▶ **Problem details**: All lines in the records below with the word "white" must be returned.

[Stored data entries]
+--

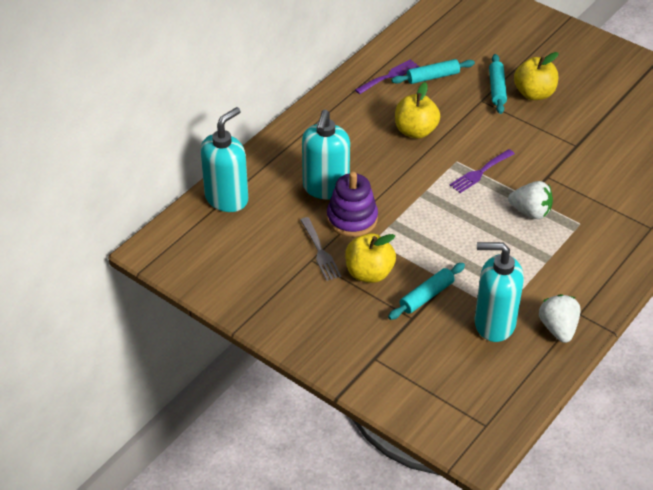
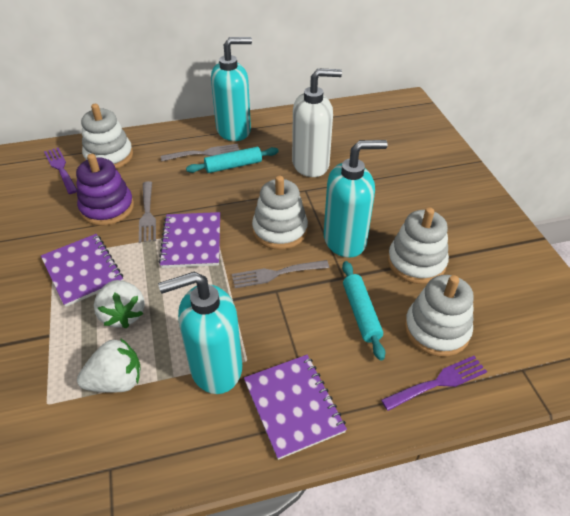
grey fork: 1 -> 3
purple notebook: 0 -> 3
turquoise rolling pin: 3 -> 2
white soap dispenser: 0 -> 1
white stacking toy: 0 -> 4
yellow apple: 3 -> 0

+--

▶ **Expected output**:
white soap dispenser: 0 -> 1
white stacking toy: 0 -> 4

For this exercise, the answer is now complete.